Each line from the one containing "(263, 193) = (312, 100): orange" to the end of the entries is to be repeated exactly, and no other line.

Stored dataset items
╔══
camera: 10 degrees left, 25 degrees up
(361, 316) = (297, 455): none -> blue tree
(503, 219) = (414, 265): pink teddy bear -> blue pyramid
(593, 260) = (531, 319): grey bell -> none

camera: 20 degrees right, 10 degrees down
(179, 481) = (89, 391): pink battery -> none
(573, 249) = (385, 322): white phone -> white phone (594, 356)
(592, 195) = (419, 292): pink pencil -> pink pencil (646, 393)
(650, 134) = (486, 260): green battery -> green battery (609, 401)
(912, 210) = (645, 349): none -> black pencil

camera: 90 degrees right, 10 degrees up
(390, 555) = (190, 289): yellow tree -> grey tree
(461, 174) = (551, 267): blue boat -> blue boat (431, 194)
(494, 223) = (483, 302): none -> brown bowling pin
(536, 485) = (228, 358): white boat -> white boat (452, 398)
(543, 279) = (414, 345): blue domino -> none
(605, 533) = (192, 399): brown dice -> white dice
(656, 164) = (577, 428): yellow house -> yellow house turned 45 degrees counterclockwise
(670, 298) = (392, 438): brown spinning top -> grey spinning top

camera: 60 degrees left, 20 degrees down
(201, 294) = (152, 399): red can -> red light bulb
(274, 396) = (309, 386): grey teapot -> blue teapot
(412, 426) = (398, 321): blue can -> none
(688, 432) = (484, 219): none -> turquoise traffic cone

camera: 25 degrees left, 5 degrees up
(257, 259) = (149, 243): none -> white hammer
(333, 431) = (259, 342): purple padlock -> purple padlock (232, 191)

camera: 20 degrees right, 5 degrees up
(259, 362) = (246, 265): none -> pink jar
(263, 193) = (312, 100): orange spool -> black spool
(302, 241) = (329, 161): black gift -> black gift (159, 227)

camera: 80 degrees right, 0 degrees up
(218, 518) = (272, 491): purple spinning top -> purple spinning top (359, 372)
╚══
*RESPONSE BOX*
(263, 193) = (312, 100): orange spool -> black spool
(302, 241) = (329, 161): black gift -> black gift (159, 227)

camera: 80 degrees right, 0 degrees up
(218, 518) = (272, 491): purple spinning top -> purple spinning top (359, 372)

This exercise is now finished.